#### Activity
Only lines that contain the word "gift" belong in the answer; copy them from the records below.

#### The records
━━━━━━━━━━━━━━━━━━━━━━━━━━━━━━

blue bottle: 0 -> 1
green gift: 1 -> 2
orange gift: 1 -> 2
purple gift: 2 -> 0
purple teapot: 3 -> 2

━━━━━━━━━━━━━━━━━━━━━━━━━━━━━━

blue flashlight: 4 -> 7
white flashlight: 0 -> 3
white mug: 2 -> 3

━━━━━━━━━━━━━━━━━━━━━━━━━━━━━━

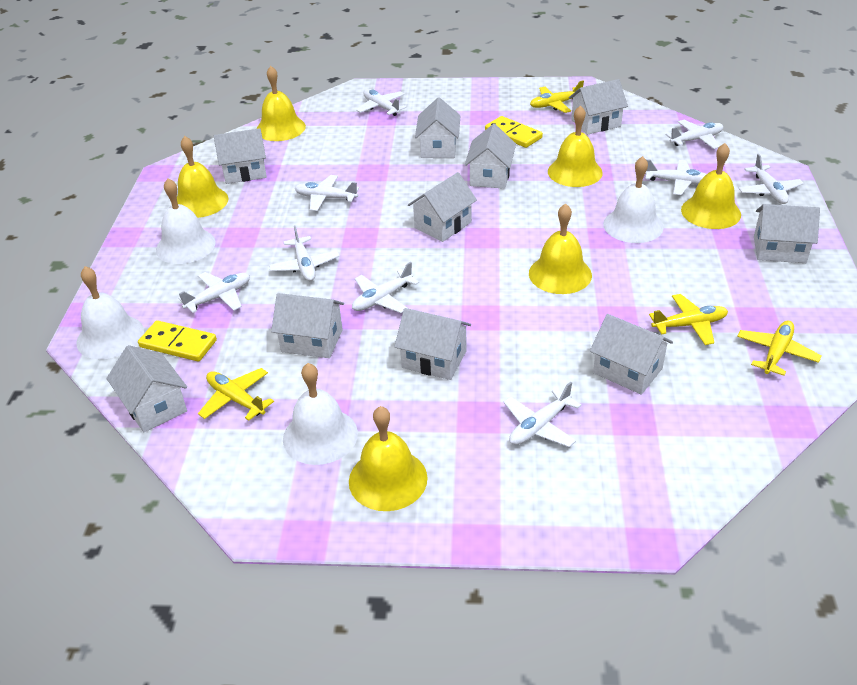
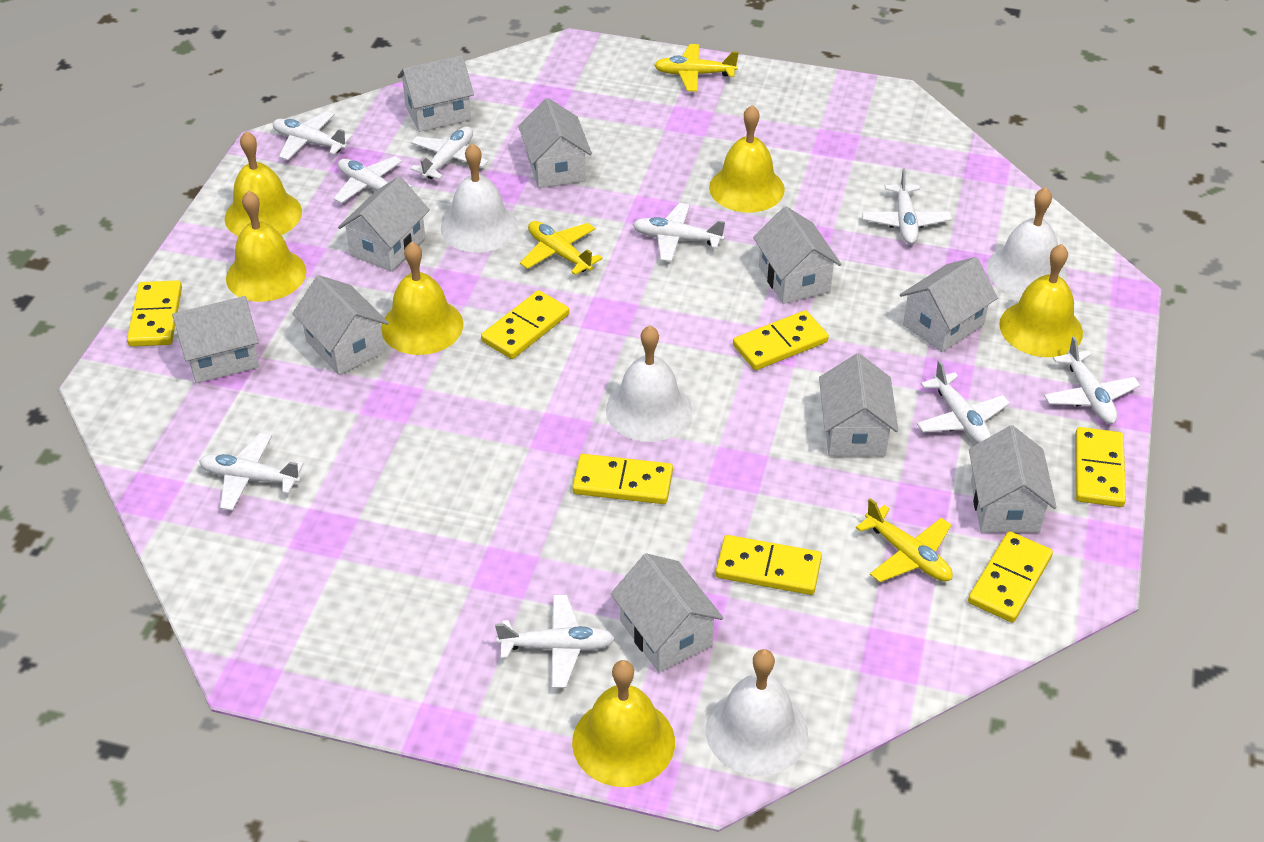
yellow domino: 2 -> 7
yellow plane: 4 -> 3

━━━━━━━━━━━━━━━━━━━━━━━━━━━━━━

#### Your response
green gift: 1 -> 2
orange gift: 1 -> 2
purple gift: 2 -> 0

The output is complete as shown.